What this task involves - What do the lines say, reproduced word for word, from the first of the entries below through the line bearing "BARO2 pin SDA: D9 -> D4"?

Input for this task -
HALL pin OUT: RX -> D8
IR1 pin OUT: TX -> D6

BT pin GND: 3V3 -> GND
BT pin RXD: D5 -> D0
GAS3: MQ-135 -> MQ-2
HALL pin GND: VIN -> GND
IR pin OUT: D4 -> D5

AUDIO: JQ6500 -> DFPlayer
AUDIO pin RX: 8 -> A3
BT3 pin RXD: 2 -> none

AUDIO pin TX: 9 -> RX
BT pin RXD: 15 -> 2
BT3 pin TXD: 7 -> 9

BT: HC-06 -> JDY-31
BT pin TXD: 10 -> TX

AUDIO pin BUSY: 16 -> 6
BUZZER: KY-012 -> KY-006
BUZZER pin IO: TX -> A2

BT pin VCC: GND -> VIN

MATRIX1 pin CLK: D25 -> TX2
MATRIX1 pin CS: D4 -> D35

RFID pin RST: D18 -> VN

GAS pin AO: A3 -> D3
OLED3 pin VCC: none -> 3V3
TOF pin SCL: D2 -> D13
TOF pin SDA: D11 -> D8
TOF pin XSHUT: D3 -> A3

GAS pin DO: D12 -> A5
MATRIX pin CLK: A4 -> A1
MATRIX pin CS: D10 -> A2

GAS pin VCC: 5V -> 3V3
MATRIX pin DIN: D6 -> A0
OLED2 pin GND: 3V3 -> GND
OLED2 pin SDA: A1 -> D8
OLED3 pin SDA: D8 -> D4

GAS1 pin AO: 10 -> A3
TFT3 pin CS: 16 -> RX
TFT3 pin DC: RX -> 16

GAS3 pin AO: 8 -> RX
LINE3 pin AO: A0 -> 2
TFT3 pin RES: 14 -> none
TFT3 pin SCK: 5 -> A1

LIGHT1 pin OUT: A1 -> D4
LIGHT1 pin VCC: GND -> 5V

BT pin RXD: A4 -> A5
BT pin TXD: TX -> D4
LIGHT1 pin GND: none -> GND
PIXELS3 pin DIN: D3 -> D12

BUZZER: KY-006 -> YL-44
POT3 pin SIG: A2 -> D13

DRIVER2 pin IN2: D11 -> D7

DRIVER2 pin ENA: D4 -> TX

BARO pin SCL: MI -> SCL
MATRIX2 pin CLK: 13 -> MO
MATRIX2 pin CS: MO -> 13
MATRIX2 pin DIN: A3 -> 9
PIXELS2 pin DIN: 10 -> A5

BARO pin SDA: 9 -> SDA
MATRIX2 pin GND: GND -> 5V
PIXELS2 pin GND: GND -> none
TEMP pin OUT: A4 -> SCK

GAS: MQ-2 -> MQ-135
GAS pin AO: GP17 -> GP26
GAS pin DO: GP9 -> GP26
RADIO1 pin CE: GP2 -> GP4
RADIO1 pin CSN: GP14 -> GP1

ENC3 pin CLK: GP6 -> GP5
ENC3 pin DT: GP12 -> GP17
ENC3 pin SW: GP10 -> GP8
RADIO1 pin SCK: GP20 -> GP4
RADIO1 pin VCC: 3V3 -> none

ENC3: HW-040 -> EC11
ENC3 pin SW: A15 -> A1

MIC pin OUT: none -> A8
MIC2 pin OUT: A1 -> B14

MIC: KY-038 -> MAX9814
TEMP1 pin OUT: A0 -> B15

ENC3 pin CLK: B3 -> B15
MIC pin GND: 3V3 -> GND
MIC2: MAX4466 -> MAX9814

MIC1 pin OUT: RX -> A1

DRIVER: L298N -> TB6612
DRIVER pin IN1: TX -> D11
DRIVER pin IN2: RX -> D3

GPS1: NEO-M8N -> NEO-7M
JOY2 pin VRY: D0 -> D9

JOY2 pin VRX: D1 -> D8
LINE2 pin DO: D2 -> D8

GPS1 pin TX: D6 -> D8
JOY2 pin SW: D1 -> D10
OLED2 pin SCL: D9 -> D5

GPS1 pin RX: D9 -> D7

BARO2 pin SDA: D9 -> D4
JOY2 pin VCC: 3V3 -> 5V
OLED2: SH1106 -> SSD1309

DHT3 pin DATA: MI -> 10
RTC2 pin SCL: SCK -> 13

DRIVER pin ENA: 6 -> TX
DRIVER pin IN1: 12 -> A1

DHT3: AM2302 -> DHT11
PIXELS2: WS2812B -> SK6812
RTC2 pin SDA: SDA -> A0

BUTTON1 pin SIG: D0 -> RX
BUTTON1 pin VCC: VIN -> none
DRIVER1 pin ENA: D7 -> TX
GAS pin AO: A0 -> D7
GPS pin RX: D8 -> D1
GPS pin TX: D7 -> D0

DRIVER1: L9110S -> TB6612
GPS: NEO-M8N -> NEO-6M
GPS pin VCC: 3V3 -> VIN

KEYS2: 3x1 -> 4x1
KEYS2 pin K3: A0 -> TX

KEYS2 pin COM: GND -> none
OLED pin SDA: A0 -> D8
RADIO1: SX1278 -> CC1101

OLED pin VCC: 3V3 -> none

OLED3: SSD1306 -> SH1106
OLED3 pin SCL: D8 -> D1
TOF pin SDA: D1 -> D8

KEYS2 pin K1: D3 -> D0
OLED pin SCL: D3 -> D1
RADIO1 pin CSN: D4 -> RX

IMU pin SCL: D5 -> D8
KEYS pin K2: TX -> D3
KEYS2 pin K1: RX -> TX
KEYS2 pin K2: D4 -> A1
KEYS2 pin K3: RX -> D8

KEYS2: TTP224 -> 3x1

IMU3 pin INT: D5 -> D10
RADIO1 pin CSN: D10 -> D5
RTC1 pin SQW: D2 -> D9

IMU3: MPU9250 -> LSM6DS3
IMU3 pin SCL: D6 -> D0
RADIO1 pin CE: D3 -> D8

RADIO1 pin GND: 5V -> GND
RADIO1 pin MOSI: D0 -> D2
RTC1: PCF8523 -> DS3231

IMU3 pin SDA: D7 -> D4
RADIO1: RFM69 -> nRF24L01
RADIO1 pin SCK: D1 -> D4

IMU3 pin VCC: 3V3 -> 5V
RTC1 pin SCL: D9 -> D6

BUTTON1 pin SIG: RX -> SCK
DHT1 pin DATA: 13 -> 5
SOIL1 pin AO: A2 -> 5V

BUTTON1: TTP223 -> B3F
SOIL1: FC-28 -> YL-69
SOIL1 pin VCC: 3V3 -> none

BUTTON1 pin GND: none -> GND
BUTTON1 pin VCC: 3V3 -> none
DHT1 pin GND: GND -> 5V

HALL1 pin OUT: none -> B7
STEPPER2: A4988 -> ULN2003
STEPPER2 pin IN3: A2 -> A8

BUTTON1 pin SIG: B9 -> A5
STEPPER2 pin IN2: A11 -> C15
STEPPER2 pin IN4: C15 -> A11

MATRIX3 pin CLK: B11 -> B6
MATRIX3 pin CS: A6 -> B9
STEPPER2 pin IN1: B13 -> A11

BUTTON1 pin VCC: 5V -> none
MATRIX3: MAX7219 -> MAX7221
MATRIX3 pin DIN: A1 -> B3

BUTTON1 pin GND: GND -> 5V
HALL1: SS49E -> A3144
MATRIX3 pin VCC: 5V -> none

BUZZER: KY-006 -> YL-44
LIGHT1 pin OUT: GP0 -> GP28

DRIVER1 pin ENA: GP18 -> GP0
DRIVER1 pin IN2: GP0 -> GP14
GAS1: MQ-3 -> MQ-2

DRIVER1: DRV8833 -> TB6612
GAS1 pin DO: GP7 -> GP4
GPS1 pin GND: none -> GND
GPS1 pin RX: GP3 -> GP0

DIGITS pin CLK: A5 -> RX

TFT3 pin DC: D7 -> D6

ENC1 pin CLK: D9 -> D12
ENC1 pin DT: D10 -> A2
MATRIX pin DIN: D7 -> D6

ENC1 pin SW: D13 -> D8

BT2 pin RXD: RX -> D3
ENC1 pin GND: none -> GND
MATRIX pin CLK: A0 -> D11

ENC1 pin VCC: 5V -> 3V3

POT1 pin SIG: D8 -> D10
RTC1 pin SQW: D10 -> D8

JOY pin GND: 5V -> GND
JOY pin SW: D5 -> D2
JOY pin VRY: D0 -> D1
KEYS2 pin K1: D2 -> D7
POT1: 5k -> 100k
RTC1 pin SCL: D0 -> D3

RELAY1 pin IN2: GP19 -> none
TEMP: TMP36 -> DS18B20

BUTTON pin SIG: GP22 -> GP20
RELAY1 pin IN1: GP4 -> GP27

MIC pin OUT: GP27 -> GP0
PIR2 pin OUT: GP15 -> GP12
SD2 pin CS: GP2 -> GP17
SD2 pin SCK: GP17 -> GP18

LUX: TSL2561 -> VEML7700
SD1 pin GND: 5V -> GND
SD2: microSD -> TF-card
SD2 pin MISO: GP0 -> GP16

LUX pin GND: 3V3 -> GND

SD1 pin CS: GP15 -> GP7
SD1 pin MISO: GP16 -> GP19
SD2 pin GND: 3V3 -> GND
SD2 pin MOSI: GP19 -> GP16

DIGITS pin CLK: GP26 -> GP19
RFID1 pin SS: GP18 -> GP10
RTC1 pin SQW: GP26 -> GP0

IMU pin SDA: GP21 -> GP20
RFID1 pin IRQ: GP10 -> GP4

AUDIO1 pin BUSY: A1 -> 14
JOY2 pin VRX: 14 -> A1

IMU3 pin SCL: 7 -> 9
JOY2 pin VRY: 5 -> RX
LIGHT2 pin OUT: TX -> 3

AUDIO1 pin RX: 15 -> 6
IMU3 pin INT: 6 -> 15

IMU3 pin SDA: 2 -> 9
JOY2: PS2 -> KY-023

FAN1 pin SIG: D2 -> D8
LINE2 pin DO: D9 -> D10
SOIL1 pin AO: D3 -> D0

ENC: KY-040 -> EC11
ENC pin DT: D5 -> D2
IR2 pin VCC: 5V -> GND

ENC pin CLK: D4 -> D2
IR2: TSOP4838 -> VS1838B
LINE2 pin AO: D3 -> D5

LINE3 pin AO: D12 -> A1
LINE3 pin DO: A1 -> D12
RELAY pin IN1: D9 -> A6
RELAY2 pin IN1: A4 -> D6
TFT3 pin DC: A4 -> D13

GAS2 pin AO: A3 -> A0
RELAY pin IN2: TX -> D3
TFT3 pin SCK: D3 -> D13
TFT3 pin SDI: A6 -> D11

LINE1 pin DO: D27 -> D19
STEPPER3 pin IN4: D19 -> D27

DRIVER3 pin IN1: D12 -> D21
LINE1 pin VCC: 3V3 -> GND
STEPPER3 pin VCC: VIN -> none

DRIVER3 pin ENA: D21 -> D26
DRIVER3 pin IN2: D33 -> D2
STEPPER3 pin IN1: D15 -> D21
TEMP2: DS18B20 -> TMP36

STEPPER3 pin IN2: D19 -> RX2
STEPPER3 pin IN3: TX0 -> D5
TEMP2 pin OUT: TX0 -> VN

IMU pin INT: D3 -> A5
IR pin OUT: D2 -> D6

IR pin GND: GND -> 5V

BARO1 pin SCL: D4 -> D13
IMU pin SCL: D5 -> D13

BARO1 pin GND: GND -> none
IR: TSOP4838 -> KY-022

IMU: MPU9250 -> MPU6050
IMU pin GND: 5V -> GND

Task answer -
HALL pin OUT: RX -> D8
IR1 pin OUT: TX -> D6

BT pin GND: 3V3 -> GND
BT pin RXD: D5 -> D0
GAS3: MQ-135 -> MQ-2
HALL pin GND: VIN -> GND
IR pin OUT: D4 -> D5

AUDIO: JQ6500 -> DFPlayer
AUDIO pin RX: 8 -> A3
BT3 pin RXD: 2 -> none

AUDIO pin TX: 9 -> RX
BT pin RXD: 15 -> 2
BT3 pin TXD: 7 -> 9

BT: HC-06 -> JDY-31
BT pin TXD: 10 -> TX

AUDIO pin BUSY: 16 -> 6
BUZZER: KY-012 -> KY-006
BUZZER pin IO: TX -> A2

BT pin VCC: GND -> VIN

MATRIX1 pin CLK: D25 -> TX2
MATRIX1 pin CS: D4 -> D35

RFID pin RST: D18 -> VN

GAS pin AO: A3 -> D3
OLED3 pin VCC: none -> 3V3
TOF pin SCL: D2 -> D13
TOF pin SDA: D11 -> D8
TOF pin XSHUT: D3 -> A3

GAS pin DO: D12 -> A5
MATRIX pin CLK: A4 -> A1
MATRIX pin CS: D10 -> A2

GAS pin VCC: 5V -> 3V3
MATRIX pin DIN: D6 -> A0
OLED2 pin GND: 3V3 -> GND
OLED2 pin SDA: A1 -> D8
OLED3 pin SDA: D8 -> D4

GAS1 pin AO: 10 -> A3
TFT3 pin CS: 16 -> RX
TFT3 pin DC: RX -> 16

GAS3 pin AO: 8 -> RX
LINE3 pin AO: A0 -> 2
TFT3 pin RES: 14 -> none
TFT3 pin SCK: 5 -> A1

LIGHT1 pin OUT: A1 -> D4
LIGHT1 pin VCC: GND -> 5V

BT pin RXD: A4 -> A5
BT pin TXD: TX -> D4
LIGHT1 pin GND: none -> GND
PIXELS3 pin DIN: D3 -> D12

BUZZER: KY-006 -> YL-44
POT3 pin SIG: A2 -> D13

DRIVER2 pin IN2: D11 -> D7

DRIVER2 pin ENA: D4 -> TX

BARO pin SCL: MI -> SCL
MATRIX2 pin CLK: 13 -> MO
MATRIX2 pin CS: MO -> 13
MATRIX2 pin DIN: A3 -> 9
PIXELS2 pin DIN: 10 -> A5

BARO pin SDA: 9 -> SDA
MATRIX2 pin GND: GND -> 5V
PIXELS2 pin GND: GND -> none
TEMP pin OUT: A4 -> SCK

GAS: MQ-2 -> MQ-135
GAS pin AO: GP17 -> GP26
GAS pin DO: GP9 -> GP26
RADIO1 pin CE: GP2 -> GP4
RADIO1 pin CSN: GP14 -> GP1

ENC3 pin CLK: GP6 -> GP5
ENC3 pin DT: GP12 -> GP17
ENC3 pin SW: GP10 -> GP8
RADIO1 pin SCK: GP20 -> GP4
RADIO1 pin VCC: 3V3 -> none

ENC3: HW-040 -> EC11
ENC3 pin SW: A15 -> A1

MIC pin OUT: none -> A8
MIC2 pin OUT: A1 -> B14

MIC: KY-038 -> MAX9814
TEMP1 pin OUT: A0 -> B15

ENC3 pin CLK: B3 -> B15
MIC pin GND: 3V3 -> GND
MIC2: MAX4466 -> MAX9814

MIC1 pin OUT: RX -> A1

DRIVER: L298N -> TB6612
DRIVER pin IN1: TX -> D11
DRIVER pin IN2: RX -> D3

GPS1: NEO-M8N -> NEO-7M
JOY2 pin VRY: D0 -> D9

JOY2 pin VRX: D1 -> D8
LINE2 pin DO: D2 -> D8

GPS1 pin TX: D6 -> D8
JOY2 pin SW: D1 -> D10
OLED2 pin SCL: D9 -> D5

GPS1 pin RX: D9 -> D7

BARO2 pin SDA: D9 -> D4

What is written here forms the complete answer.